→ Activity
Without the pictures, copy all of the data exactly.
Top of Records provided
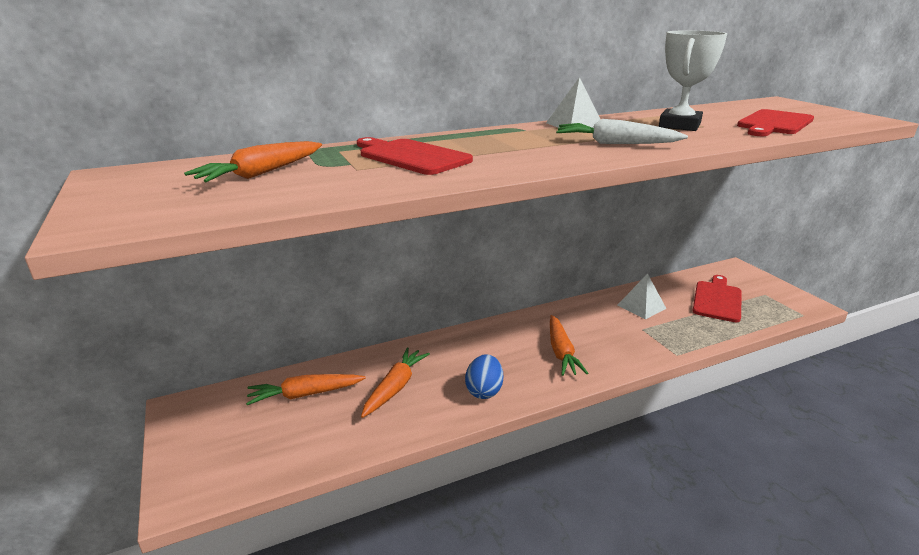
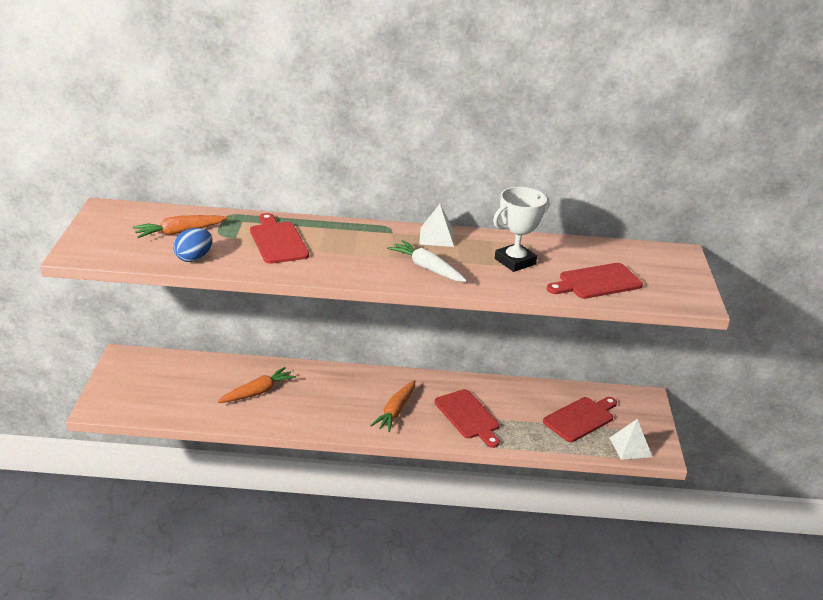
camera: 25 degrees right, 5 degrees up
(305, 394) = (199, 375): orange carrot -> none
(484, 391) = (312, 416): blue egg -> blue egg (194, 258)
(631, 332) = (468, 416): none -> red cutting board
(641, 306) = (505, 400): white pyramid -> white pyramid (630, 447)

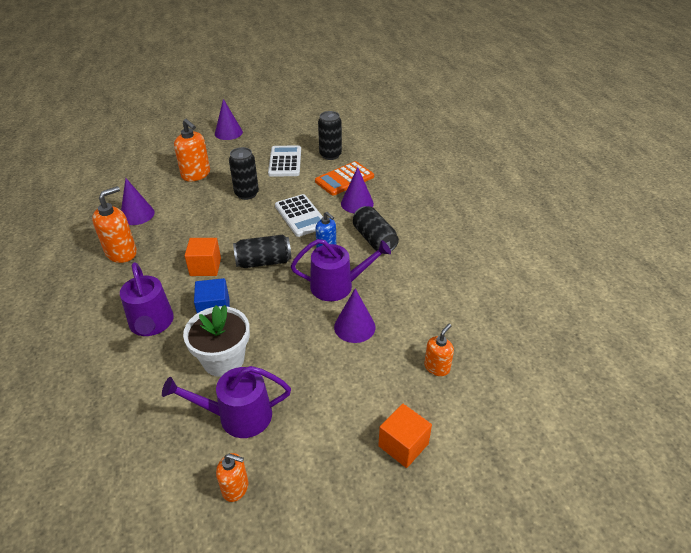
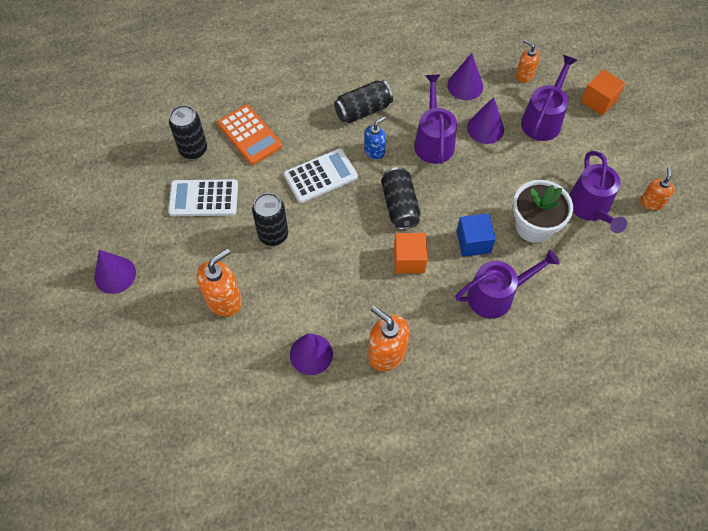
camera: 90 degrees left, 20 degrees up
(357, 203) = (299, 123): purple cone -> purple cone (465, 85)
(369, 380) = (543, 120): none -> purple watering can

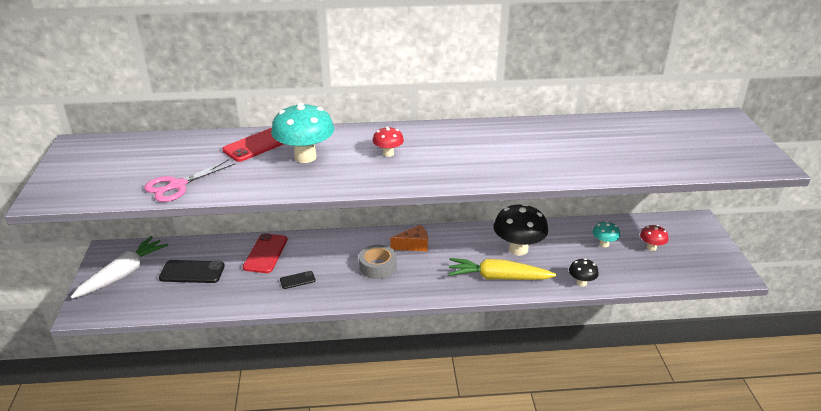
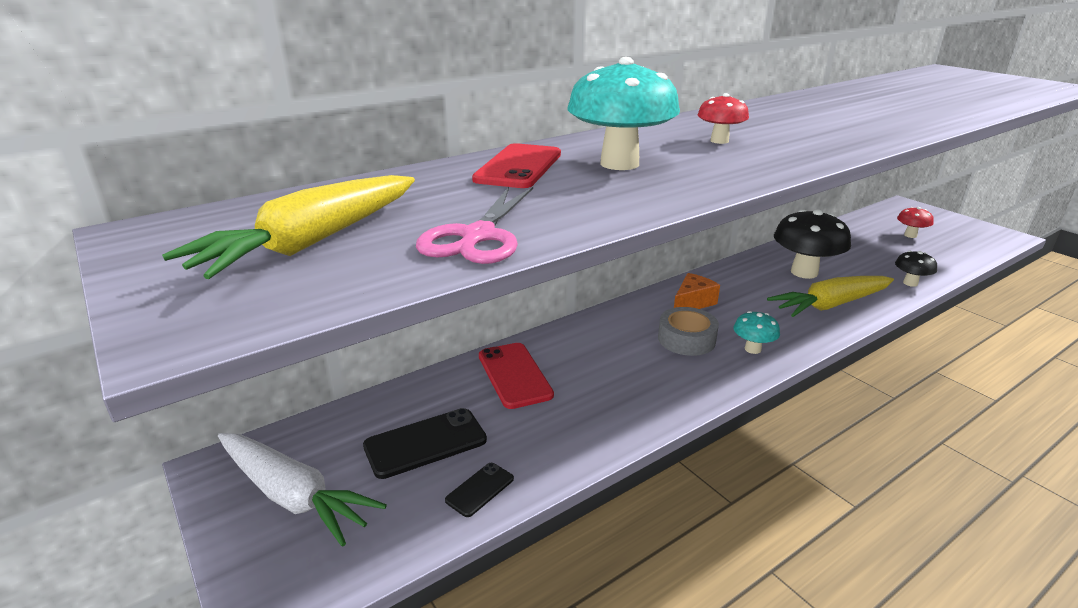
camera: 30 degrees left, 5 degrees down
(120, 169) = (312, 242): none -> yellow carrot
(123, 274) = (293, 495): white carrot -> white carrot turned 120 degrees clockwise
(297, 280) = (607, 393): black phone -> black phone (480, 489)
(604, 244) = (869, 244): turquoise mushroom -> turquoise mushroom (752, 349)

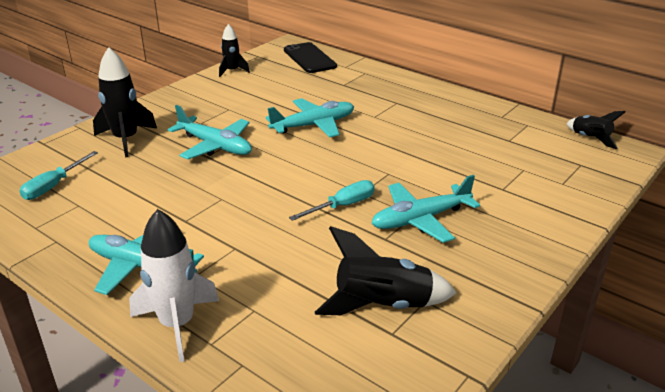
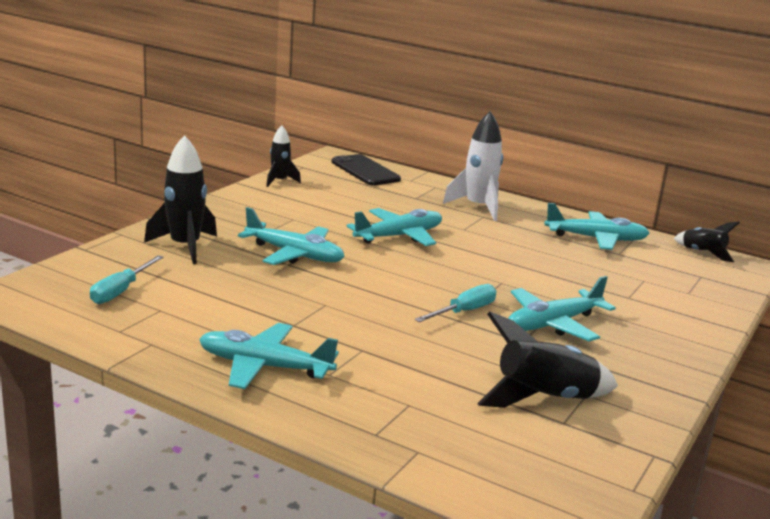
camera: 10 degrees left, 10 degrees down
(177, 324) = (330, 418): white rocket -> white rocket (478, 207)
(493, 125) = (596, 239): none -> turquoise plane

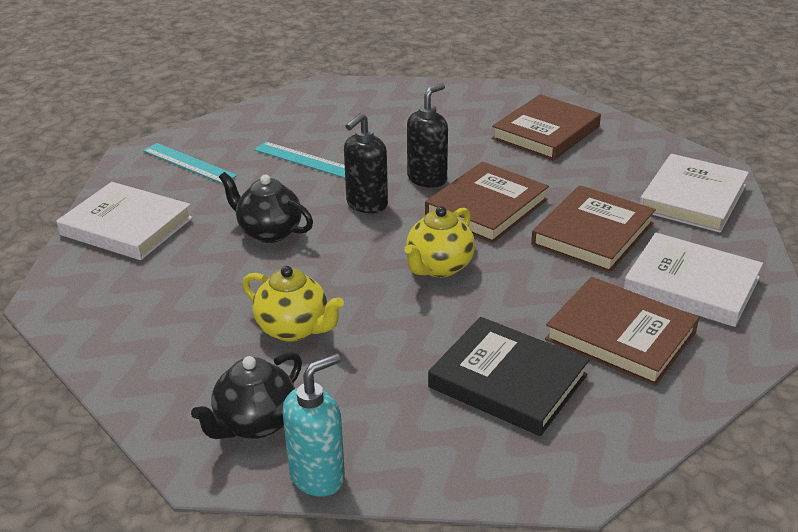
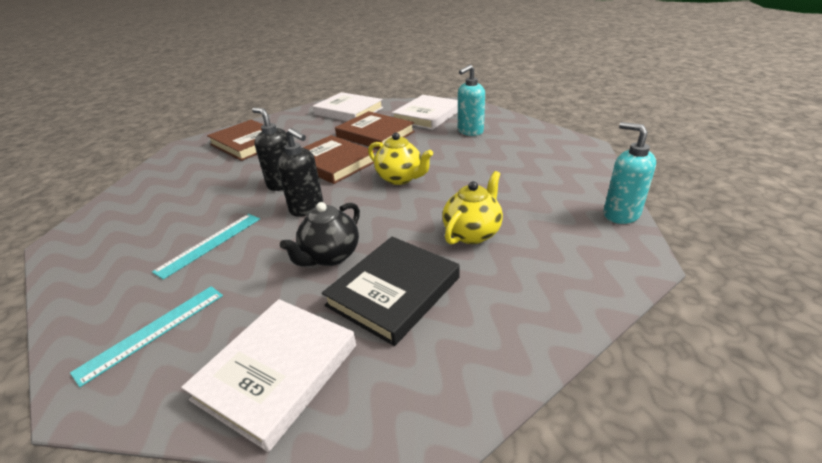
camera: 85 degrees left, 0 degrees up
(255, 423) = (584, 243): black teapot -> none
(507, 381) = (513, 159): black book -> black book (394, 291)
(620, 336) = (470, 131): brown book -> turquoise soap dispenser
Bottom of Records provided
→ Exercise solution
camera: 25 degrees right, 5 degrees up
(305, 394) = (199, 375): orange carrot -> none
(484, 391) = (312, 416): blue egg -> blue egg (194, 258)
(631, 332) = (468, 416): none -> red cutting board
(641, 306) = (505, 400): white pyramid -> white pyramid (630, 447)

camera: 90 degrees left, 20 degrees up
(357, 203) = (299, 123): purple cone -> purple cone (465, 85)
(369, 380) = (543, 120): none -> purple watering can

camera: 30 degrees left, 5 degrees down
(120, 169) = (312, 242): none -> yellow carrot
(123, 274) = (293, 495): white carrot -> white carrot turned 120 degrees clockwise
(297, 280) = (607, 393): black phone -> black phone (480, 489)
(604, 244) = (869, 244): turquoise mushroom -> turquoise mushroom (752, 349)

camera: 10 degrees left, 10 degrees down
(177, 324) = (330, 418): white rocket -> white rocket (478, 207)
(493, 125) = (596, 239): none -> turquoise plane

camera: 85 degrees left, 0 degrees up
(255, 423) = (584, 243): black teapot -> none
(507, 381) = (513, 159): black book -> black book (394, 291)
(620, 336) = (470, 131): brown book -> turquoise soap dispenser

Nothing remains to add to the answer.